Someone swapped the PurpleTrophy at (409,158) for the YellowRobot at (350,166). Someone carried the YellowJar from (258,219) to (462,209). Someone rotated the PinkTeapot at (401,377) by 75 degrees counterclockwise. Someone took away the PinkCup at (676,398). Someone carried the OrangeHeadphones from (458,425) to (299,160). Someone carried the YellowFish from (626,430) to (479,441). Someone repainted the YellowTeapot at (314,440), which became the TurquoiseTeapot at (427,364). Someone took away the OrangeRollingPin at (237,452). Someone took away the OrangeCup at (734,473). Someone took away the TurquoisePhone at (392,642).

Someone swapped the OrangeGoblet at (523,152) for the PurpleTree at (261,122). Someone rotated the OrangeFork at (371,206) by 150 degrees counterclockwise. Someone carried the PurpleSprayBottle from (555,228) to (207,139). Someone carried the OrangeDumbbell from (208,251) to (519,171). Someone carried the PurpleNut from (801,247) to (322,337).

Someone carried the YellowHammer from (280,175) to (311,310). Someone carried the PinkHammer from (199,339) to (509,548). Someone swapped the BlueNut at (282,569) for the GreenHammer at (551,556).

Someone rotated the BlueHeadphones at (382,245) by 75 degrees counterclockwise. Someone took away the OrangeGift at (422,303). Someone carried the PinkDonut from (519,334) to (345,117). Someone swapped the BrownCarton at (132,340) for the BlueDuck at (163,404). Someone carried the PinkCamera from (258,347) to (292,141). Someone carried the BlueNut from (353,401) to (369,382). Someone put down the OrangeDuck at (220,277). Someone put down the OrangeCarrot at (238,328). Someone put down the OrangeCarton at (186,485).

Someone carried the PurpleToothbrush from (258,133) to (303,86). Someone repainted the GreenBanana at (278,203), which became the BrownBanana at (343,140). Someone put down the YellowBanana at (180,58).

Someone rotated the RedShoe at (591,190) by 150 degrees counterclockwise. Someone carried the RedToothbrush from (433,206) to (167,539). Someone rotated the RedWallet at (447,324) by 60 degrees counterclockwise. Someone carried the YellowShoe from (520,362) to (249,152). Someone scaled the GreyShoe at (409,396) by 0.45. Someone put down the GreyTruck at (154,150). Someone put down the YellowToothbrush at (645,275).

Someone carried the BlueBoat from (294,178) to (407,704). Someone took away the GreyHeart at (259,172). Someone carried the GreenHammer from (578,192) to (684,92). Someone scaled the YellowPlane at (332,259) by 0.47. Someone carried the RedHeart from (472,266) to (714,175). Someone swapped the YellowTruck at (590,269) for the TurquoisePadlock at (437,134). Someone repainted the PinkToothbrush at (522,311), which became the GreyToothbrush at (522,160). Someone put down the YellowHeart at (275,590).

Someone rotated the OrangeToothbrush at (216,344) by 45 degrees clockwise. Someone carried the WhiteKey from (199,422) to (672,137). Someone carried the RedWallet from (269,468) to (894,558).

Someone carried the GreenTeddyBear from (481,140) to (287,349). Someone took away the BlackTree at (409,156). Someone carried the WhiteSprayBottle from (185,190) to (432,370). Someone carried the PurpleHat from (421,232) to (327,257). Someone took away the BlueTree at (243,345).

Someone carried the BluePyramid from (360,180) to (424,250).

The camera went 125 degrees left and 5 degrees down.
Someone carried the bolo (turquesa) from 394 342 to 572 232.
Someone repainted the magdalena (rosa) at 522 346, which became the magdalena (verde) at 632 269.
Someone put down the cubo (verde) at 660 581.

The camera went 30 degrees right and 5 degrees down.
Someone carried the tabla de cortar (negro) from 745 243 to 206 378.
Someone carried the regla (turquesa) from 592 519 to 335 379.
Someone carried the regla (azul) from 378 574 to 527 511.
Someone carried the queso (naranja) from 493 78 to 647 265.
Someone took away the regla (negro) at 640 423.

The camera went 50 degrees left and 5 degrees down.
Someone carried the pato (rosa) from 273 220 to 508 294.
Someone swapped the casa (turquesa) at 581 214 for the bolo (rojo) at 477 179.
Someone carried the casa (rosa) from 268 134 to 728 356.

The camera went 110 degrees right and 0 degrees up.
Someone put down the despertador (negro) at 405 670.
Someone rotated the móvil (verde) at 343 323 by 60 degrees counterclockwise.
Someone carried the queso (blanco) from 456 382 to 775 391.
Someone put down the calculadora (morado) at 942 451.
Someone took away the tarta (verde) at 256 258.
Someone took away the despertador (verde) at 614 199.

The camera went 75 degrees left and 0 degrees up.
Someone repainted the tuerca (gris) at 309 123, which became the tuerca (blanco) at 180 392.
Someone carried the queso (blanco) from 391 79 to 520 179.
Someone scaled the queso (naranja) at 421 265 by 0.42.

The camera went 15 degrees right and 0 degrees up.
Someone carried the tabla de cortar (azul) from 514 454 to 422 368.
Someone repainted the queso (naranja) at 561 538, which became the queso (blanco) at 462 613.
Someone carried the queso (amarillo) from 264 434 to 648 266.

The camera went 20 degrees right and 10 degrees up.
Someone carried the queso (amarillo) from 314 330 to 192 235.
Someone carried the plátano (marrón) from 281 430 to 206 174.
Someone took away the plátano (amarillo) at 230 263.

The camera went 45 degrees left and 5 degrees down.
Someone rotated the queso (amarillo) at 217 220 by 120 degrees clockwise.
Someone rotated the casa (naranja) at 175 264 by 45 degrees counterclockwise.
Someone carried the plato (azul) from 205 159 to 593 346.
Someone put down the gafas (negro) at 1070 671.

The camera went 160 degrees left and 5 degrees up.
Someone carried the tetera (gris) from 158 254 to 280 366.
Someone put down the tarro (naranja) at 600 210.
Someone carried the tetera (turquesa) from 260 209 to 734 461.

+-------+

WHAT YOU NEED TO DO:
Whatever appears in the listing should be copied exactly and completely.

WRITTEN RESPONSE:
Someone swapped the PurpleTrophy at (409,158) for the YellowRobot at (350,166). Someone carried the YellowJar from (258,219) to (462,209). Someone rotated the PinkTeapot at (401,377) by 75 degrees counterclockwise. Someone took away the PinkCup at (676,398). Someone carried the OrangeHeadphones from (458,425) to (299,160). Someone carried the YellowFish from (626,430) to (479,441). Someone repainted the YellowTeapot at (314,440), which became the TurquoiseTeapot at (427,364). Someone took away the OrangeRollingPin at (237,452). Someone took away the OrangeCup at (734,473). Someone took away the TurquoisePhone at (392,642).

Someone swapped the OrangeGoblet at (523,152) for the PurpleTree at (261,122). Someone rotated the OrangeFork at (371,206) by 150 degrees counterclockwise. Someone carried the PurpleSprayBottle from (555,228) to (207,139). Someone carried the OrangeDumbbell from (208,251) to (519,171). Someone carried the PurpleNut from (801,247) to (322,337).

Someone carried the YellowHammer from (280,175) to (311,310). Someone carried the PinkHammer from (199,339) to (509,548). Someone swapped the BlueNut at (282,569) for the GreenHammer at (551,556).

Someone rotated the BlueHeadphones at (382,245) by 75 degrees counterclockwise. Someone took away the OrangeGift at (422,303). Someone carried the PinkDonut from (519,334) to (345,117). Someone swapped the BrownCarton at (132,340) for the BlueDuck at (163,404). Someone carried the PinkCamera from (258,347) to (292,141). Someone carried the BlueNut from (353,401) to (369,382). Someone put down the OrangeDuck at (220,277). Someone put down the OrangeCarrot at (238,328). Someone put down the OrangeCarton at (186,485).

Someone carried the PurpleToothbrush from (258,133) to (303,86). Someone repainted the GreenBanana at (278,203), which became the BrownBanana at (343,140). Someone put down the YellowBanana at (180,58).

Someone rotated the RedShoe at (591,190) by 150 degrees counterclockwise. Someone carried the RedToothbrush from (433,206) to (167,539). Someone rotated the RedWallet at (447,324) by 60 degrees counterclockwise. Someone carried the YellowShoe from (520,362) to (249,152). Someone scaled the GreyShoe at (409,396) by 0.45. Someone put down the GreyTruck at (154,150). Someone put down the YellowToothbrush at (645,275).

Someone carried the BlueBoat from (294,178) to (407,704). Someone took away the GreyHeart at (259,172). Someone carried the GreenHammer from (578,192) to (684,92). Someone scaled the YellowPlane at (332,259) by 0.47. Someone carried the RedHeart from (472,266) to (714,175). Someone swapped the YellowTruck at (590,269) for the TurquoisePadlock at (437,134). Someone repainted the PinkToothbrush at (522,311), which became the GreyToothbrush at (522,160). Someone put down the YellowHeart at (275,590).

Someone rotated the OrangeToothbrush at (216,344) by 45 degrees clockwise. Someone carried the WhiteKey from (199,422) to (672,137). Someone carried the RedWallet from (269,468) to (894,558).

Someone carried the GreenTeddyBear from (481,140) to (287,349). Someone took away the BlackTree at (409,156). Someone carried the WhiteSprayBottle from (185,190) to (432,370). Someone carried the PurpleHat from (421,232) to (327,257). Someone took away the BlueTree at (243,345).

Someone carried the BluePyramid from (360,180) to (424,250).

The camera went 125 degrees left and 5 degrees down.
Someone carried the bolo (turquesa) from 394 342 to 572 232.
Someone repainted the magdalena (rosa) at 522 346, which became the magdalena (verde) at 632 269.
Someone put down the cubo (verde) at 660 581.

The camera went 30 degrees right and 5 degrees down.
Someone carried the tabla de cortar (negro) from 745 243 to 206 378.
Someone carried the regla (turquesa) from 592 519 to 335 379.
Someone carried the regla (azul) from 378 574 to 527 511.
Someone carried the queso (naranja) from 493 78 to 647 265.
Someone took away the regla (negro) at 640 423.

The camera went 50 degrees left and 5 degrees down.
Someone carried the pato (rosa) from 273 220 to 508 294.
Someone swapped the casa (turquesa) at 581 214 for the bolo (rojo) at 477 179.
Someone carried the casa (rosa) from 268 134 to 728 356.

The camera went 110 degrees right and 0 degrees up.
Someone put down the despertador (negro) at 405 670.
Someone rotated the móvil (verde) at 343 323 by 60 degrees counterclockwise.
Someone carried the queso (blanco) from 456 382 to 775 391.
Someone put down the calculadora (morado) at 942 451.
Someone took away the tarta (verde) at 256 258.
Someone took away the despertador (verde) at 614 199.

The camera went 75 degrees left and 0 degrees up.
Someone repainted the tuerca (gris) at 309 123, which became the tuerca (blanco) at 180 392.
Someone carried the queso (blanco) from 391 79 to 520 179.
Someone scaled the queso (naranja) at 421 265 by 0.42.

The camera went 15 degrees right and 0 degrees up.
Someone carried the tabla de cortar (azul) from 514 454 to 422 368.
Someone repainted the queso (naranja) at 561 538, which became the queso (blanco) at 462 613.
Someone carried the queso (amarillo) from 264 434 to 648 266.

The camera went 20 degrees right and 10 degrees up.
Someone carried the queso (amarillo) from 314 330 to 192 235.
Someone carried the plátano (marrón) from 281 430 to 206 174.
Someone took away the plátano (amarillo) at 230 263.

The camera went 45 degrees left and 5 degrees down.
Someone rotated the queso (amarillo) at 217 220 by 120 degrees clockwise.
Someone rotated the casa (naranja) at 175 264 by 45 degrees counterclockwise.
Someone carried the plato (azul) from 205 159 to 593 346.
Someone put down the gafas (negro) at 1070 671.

The camera went 160 degrees left and 5 degrees up.
Someone carried the tetera (gris) from 158 254 to 280 366.
Someone put down the tarro (naranja) at 600 210.
Someone carried the tetera (turquesa) from 260 209 to 734 461.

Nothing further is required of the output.